### EXERCISE
Look below for the line containing "The size of"; write out that line and each one after it to the end, exactly, and nothing else.

### AVAILABLE DATA
● ● ●

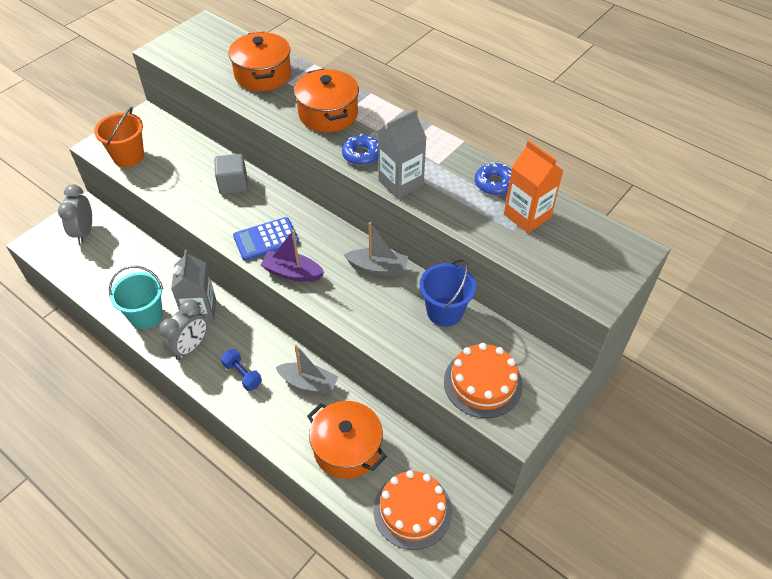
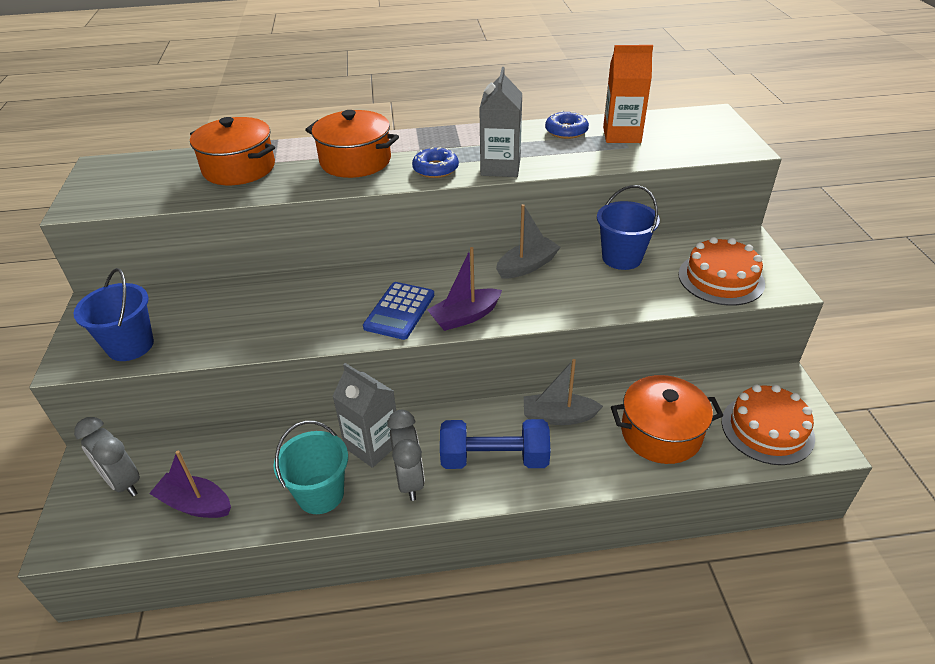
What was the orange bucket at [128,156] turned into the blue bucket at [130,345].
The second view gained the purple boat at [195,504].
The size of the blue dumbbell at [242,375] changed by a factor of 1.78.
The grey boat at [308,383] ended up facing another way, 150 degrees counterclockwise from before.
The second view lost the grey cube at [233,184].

● ● ●

### RESPONSE BOX
The size of the blue dumbbell at [242,375] changed by a factor of 1.78.
The grey boat at [308,383] ended up facing another way, 150 degrees counterclockwise from before.
The second view lost the grey cube at [233,184].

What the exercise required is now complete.